In the records that follow, how many lines contain the word "MISO"? Give only that figure.

◆ Information given:
------------------------------------------------------------------------
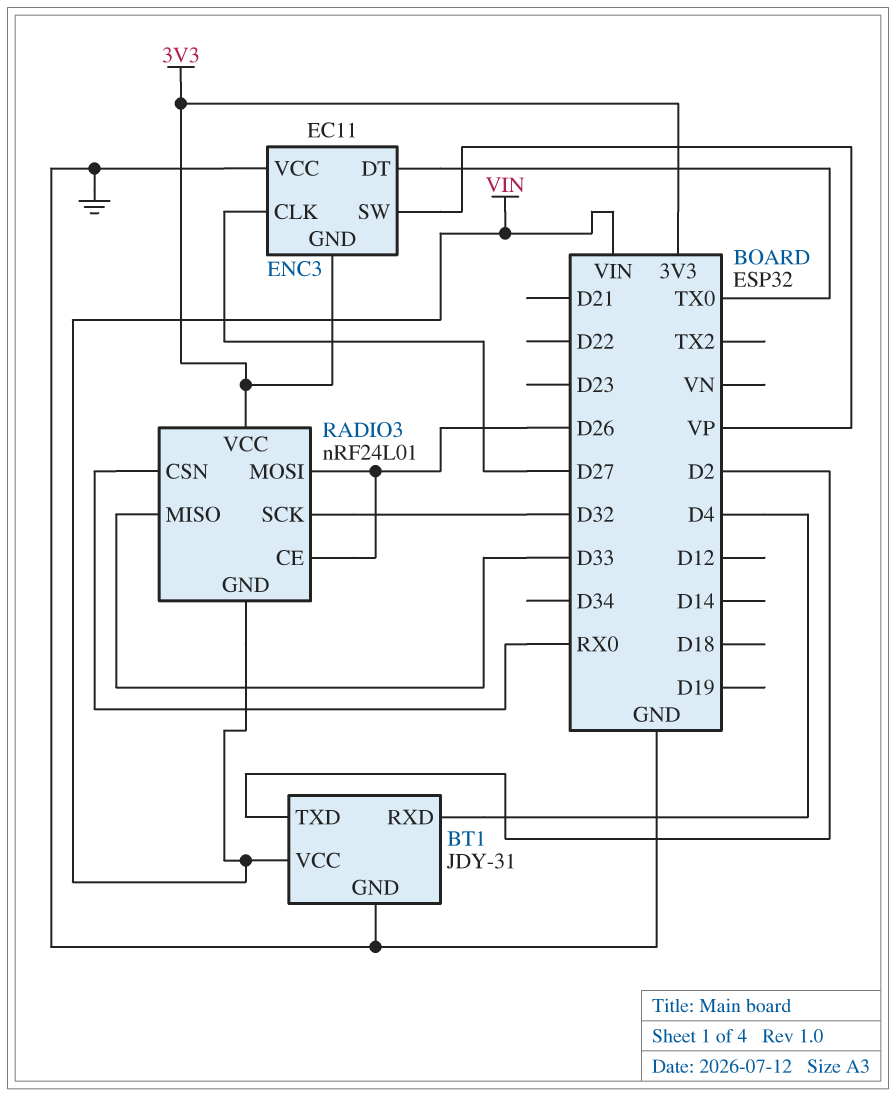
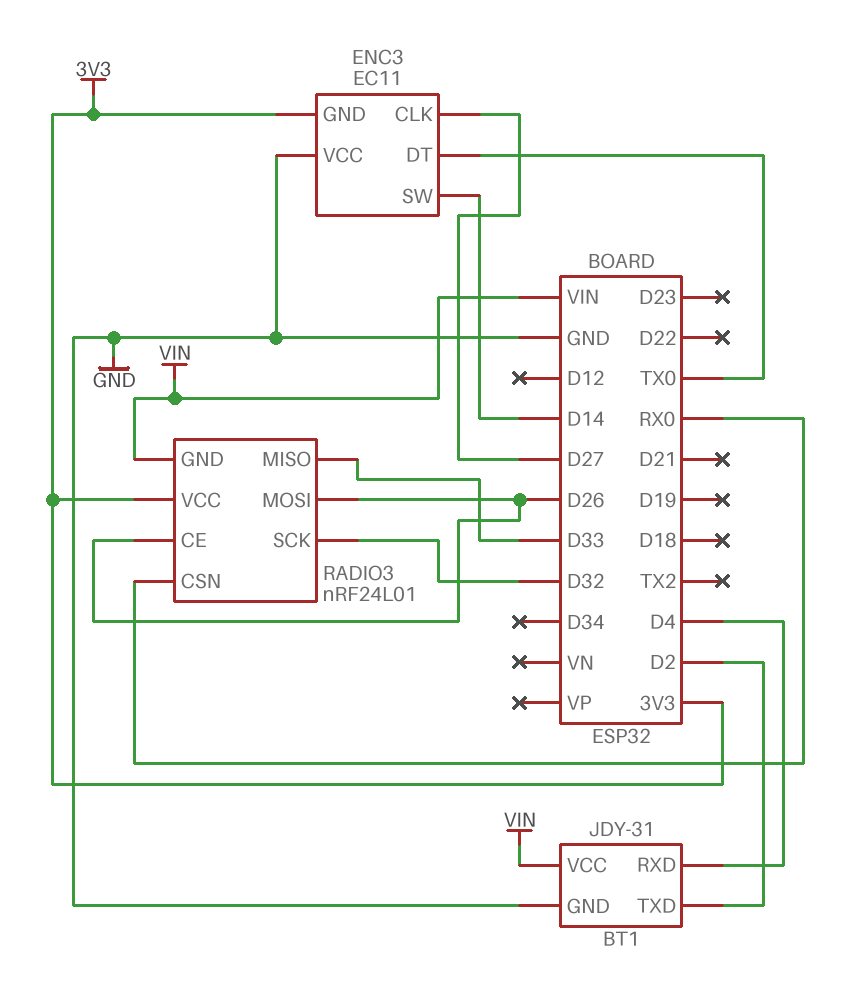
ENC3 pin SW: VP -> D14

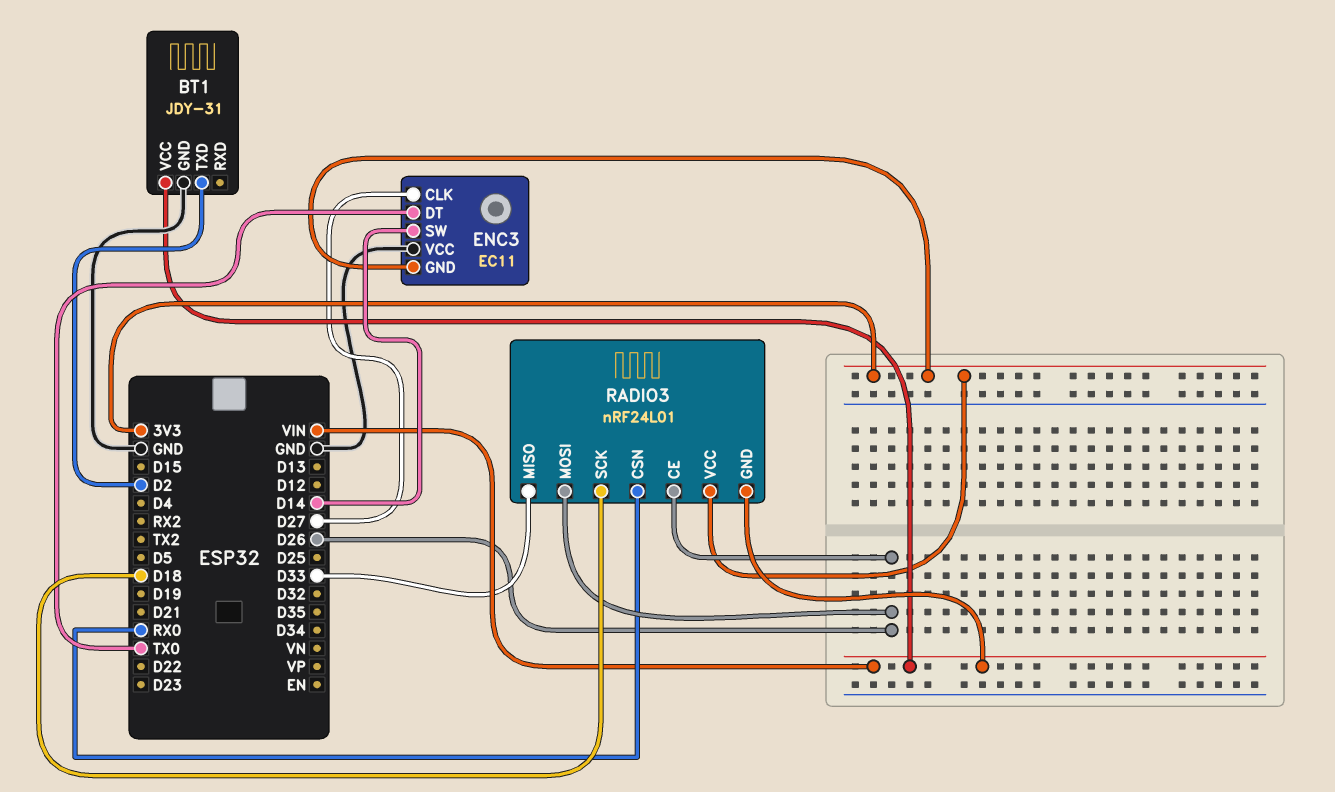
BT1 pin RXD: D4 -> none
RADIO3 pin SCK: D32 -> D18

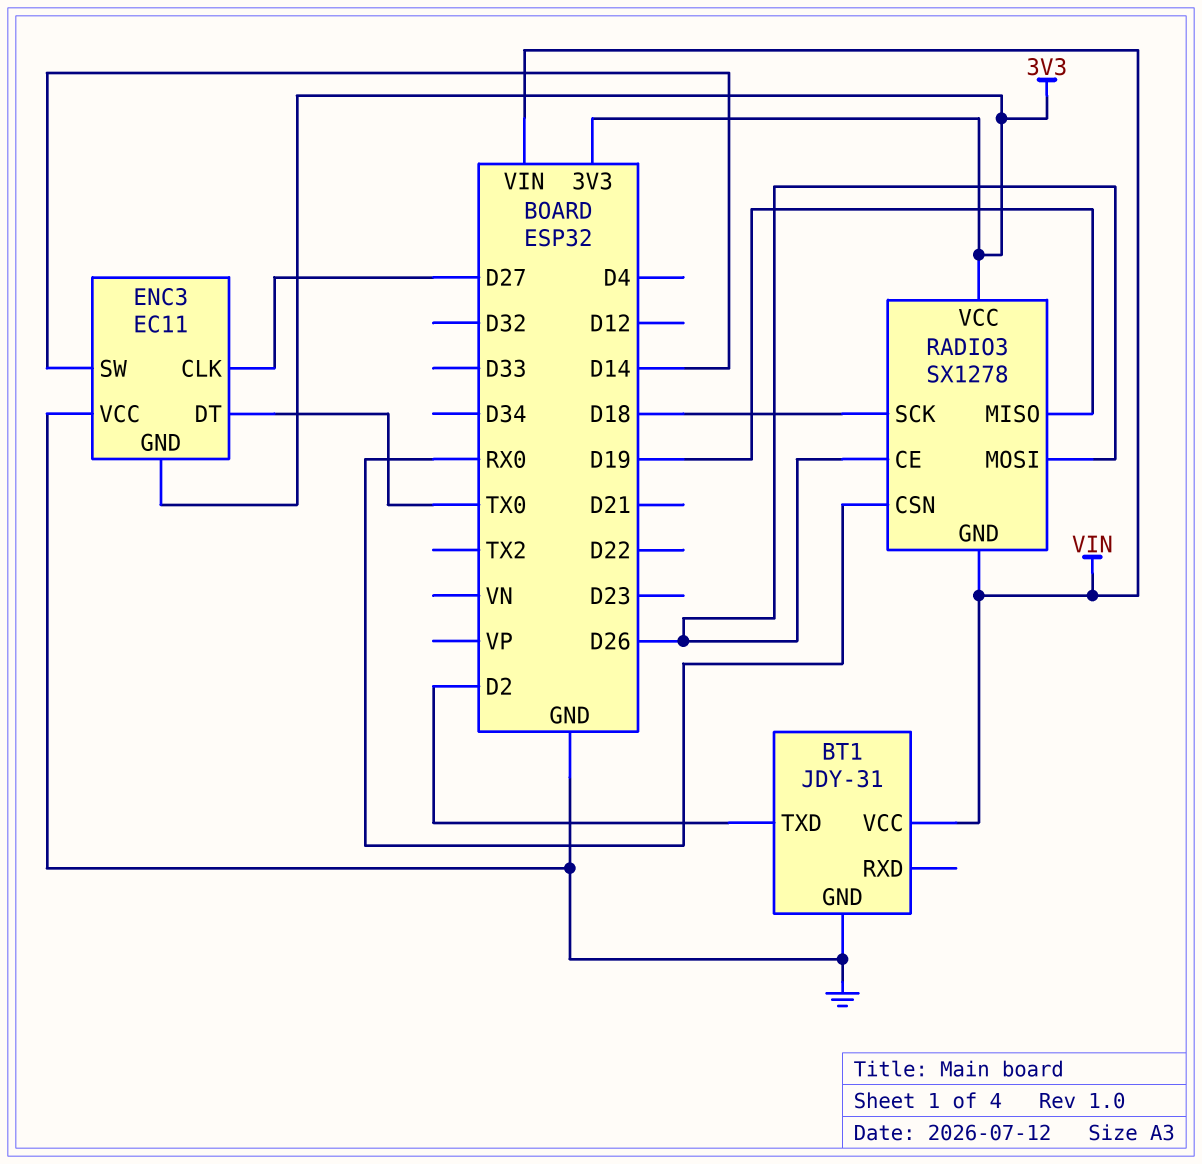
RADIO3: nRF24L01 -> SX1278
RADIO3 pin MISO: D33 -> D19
------------------------------------------------------------------------
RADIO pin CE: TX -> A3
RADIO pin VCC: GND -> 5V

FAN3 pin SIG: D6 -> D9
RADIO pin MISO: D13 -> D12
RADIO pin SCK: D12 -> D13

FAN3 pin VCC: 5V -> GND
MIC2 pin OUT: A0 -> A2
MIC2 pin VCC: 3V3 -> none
------------------------------------------------------------------------
◆ Your solution: 2